-- Exercise aim --
Whatever pictures the entries hold, omit them, and output exactly the lines from the one containing "sablier [orange] [493,69,23,42]" through the final line.

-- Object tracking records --
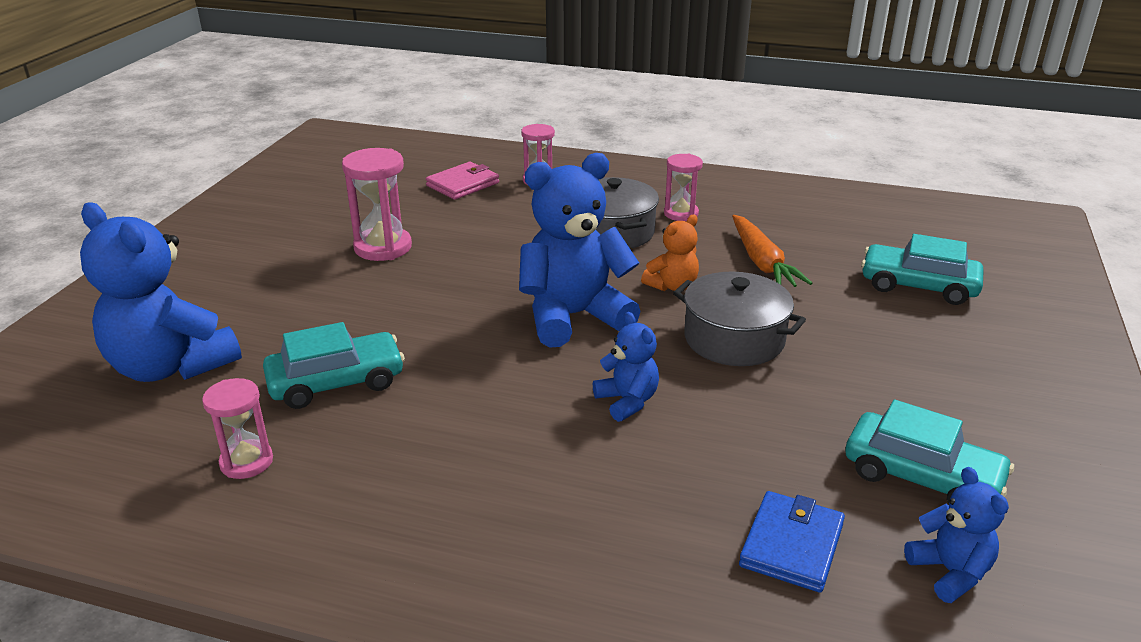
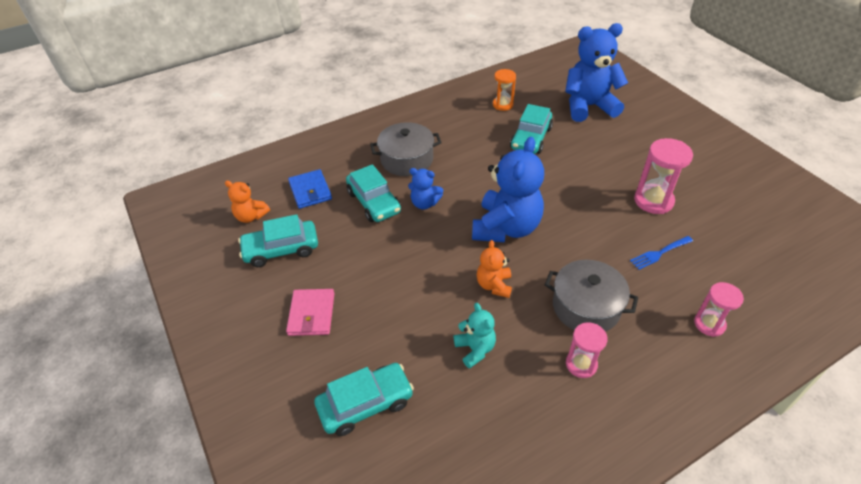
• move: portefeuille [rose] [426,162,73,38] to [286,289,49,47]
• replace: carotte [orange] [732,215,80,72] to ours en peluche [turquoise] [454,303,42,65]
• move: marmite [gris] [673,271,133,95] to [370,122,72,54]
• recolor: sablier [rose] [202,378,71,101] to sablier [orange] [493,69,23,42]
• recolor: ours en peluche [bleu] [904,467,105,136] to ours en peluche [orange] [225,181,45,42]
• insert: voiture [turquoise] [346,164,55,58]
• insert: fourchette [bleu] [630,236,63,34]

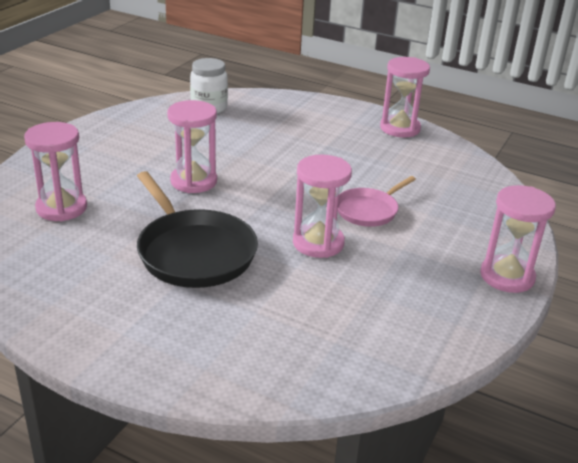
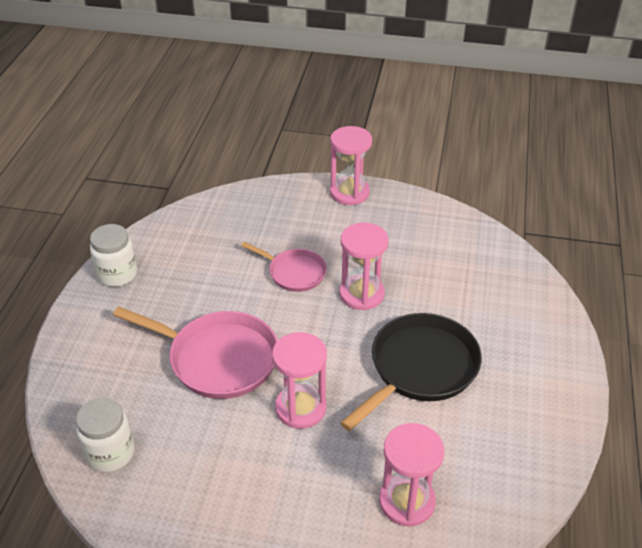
• replace: sablier [rose] [380,57,50,80] to bocal [blanc] [90,224,47,63]
• insert: poêle [rose] [113,307,165,92]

-- Result below --
• recolor: sablier [rose] [202,378,71,101] to sablier [orange] [493,69,23,42]
• recolor: ours en peluche [bleu] [904,467,105,136] to ours en peluche [orange] [225,181,45,42]
• insert: voiture [turquoise] [346,164,55,58]
• insert: fourchette [bleu] [630,236,63,34]

• replace: sablier [rose] [380,57,50,80] to bocal [blanc] [90,224,47,63]
• insert: poêle [rose] [113,307,165,92]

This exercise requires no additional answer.